Locate the string "brown" throughout the material and copy every line in which it occurs.
******
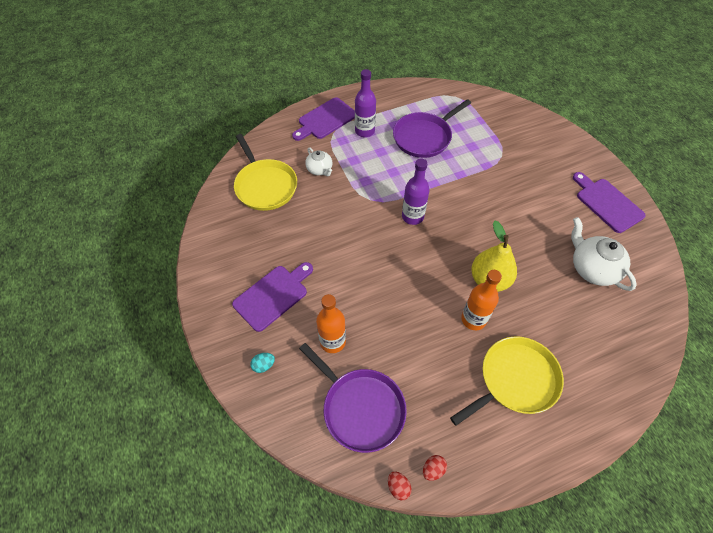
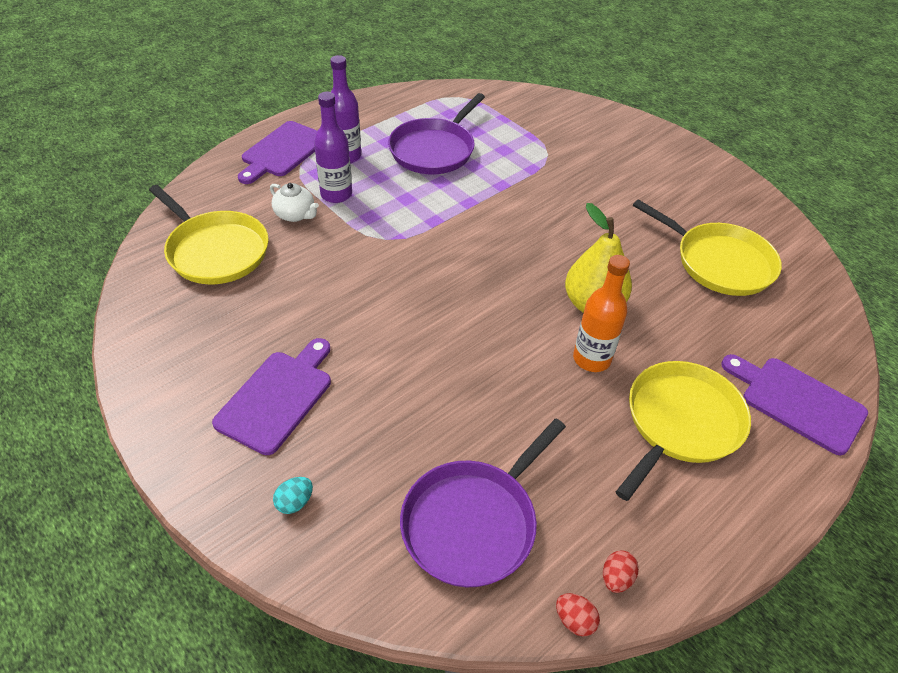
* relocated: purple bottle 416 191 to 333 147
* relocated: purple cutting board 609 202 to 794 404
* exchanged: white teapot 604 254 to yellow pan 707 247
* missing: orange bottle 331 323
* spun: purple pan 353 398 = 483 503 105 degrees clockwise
******
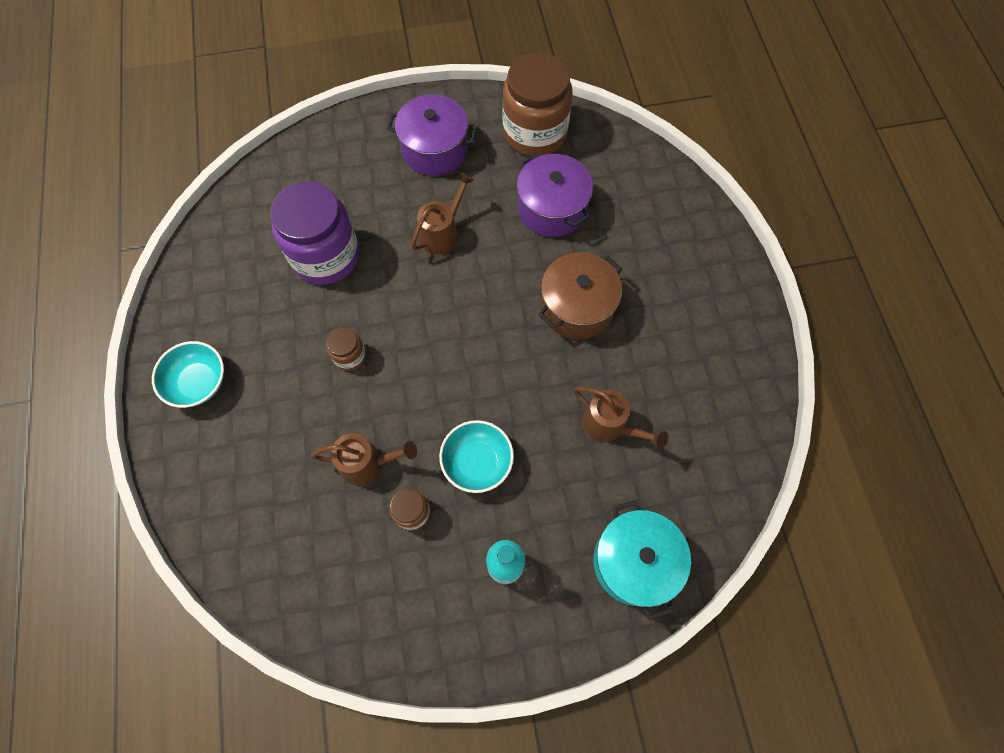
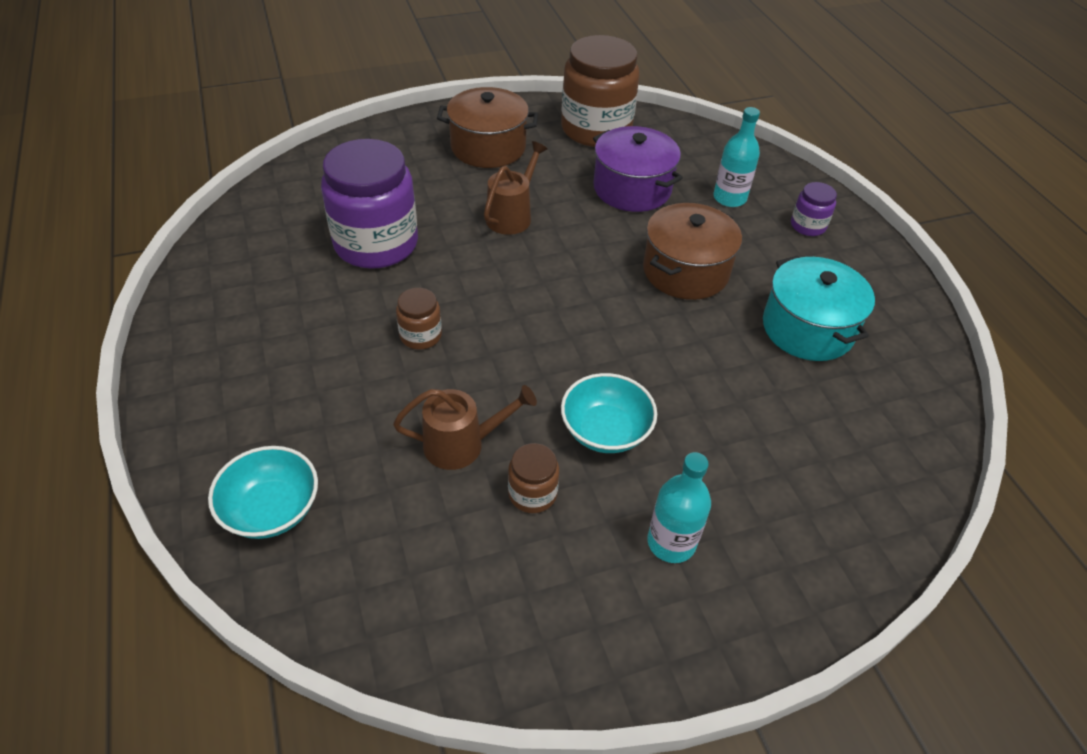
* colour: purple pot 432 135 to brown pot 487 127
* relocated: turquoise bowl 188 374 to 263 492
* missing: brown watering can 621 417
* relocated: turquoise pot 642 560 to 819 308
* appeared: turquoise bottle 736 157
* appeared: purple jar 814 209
******
» **TASK SOLUTION**:
* colour: purple pot 432 135 to brown pot 487 127
* missing: brown watering can 621 417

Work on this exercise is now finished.